=== Brief ===
When you reach the line with "- move: black_zulate (123 173) to (623 396)", start repeating the lines exactly and keep going to the end of the records, but drop every picture.

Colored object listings
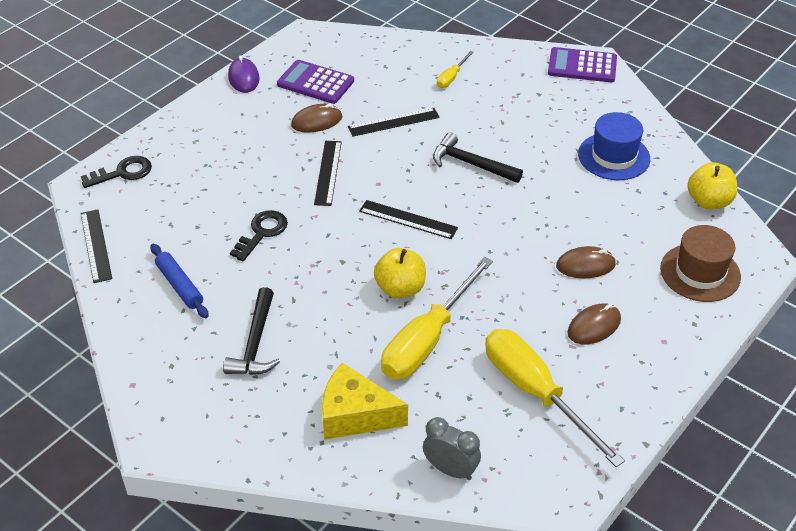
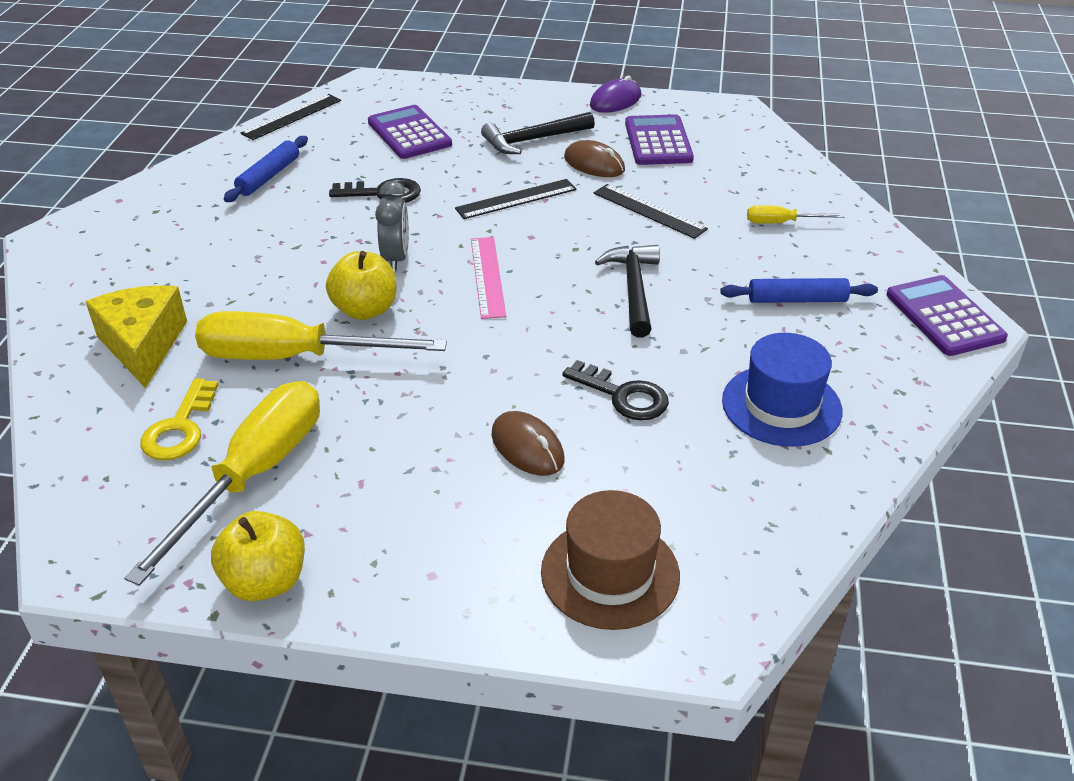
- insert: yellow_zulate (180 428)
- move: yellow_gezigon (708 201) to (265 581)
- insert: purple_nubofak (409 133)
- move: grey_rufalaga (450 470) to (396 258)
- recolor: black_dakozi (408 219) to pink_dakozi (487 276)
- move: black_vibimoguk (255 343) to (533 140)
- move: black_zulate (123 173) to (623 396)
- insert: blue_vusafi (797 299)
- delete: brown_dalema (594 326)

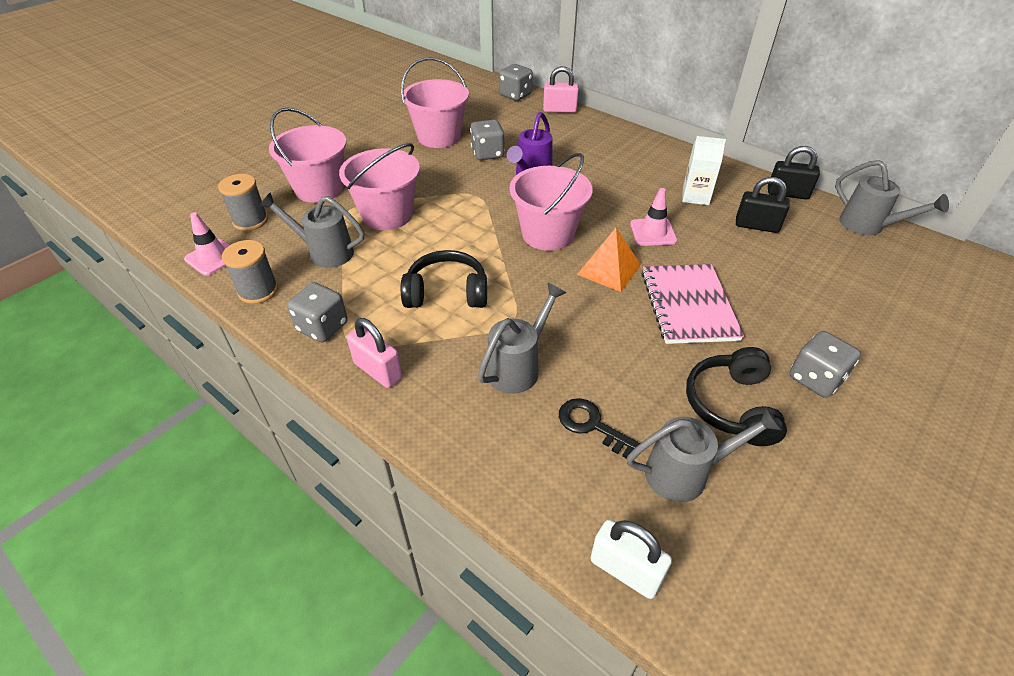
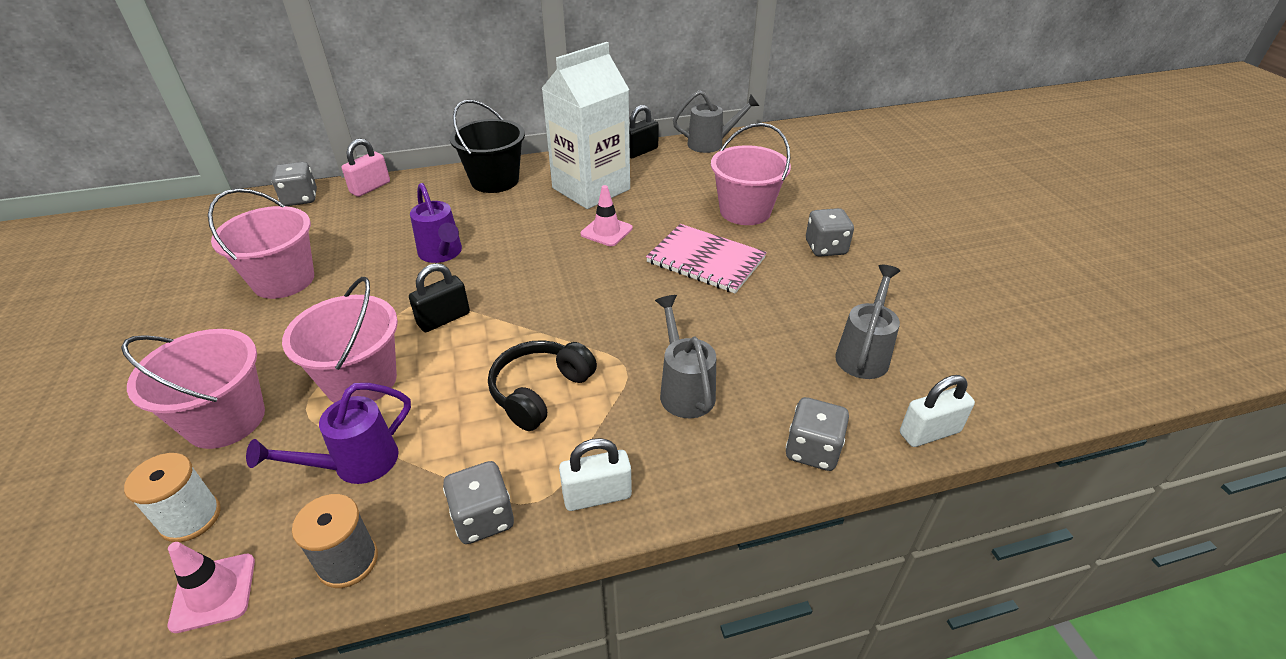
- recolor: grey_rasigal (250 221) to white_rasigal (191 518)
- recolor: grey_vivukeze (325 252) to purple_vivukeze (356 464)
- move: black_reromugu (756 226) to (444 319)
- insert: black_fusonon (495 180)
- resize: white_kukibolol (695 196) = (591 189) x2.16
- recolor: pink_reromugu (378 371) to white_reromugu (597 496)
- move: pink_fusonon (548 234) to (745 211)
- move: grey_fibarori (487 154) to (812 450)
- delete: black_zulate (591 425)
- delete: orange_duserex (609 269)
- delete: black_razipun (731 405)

=== Output of the task ===
- move: black_zulate (123 173) to (623 396)
- insert: blue_vusafi (797 299)
- delete: brown_dalema (594 326)

- recolor: grey_rasigal (250 221) to white_rasigal (191 518)
- recolor: grey_vivukeze (325 252) to purple_vivukeze (356 464)
- move: black_reromugu (756 226) to (444 319)
- insert: black_fusonon (495 180)
- resize: white_kukibolol (695 196) = (591 189) x2.16
- recolor: pink_reromugu (378 371) to white_reromugu (597 496)
- move: pink_fusonon (548 234) to (745 211)
- move: grey_fibarori (487 154) to (812 450)
- delete: black_zulate (591 425)
- delete: orange_duserex (609 269)
- delete: black_razipun (731 405)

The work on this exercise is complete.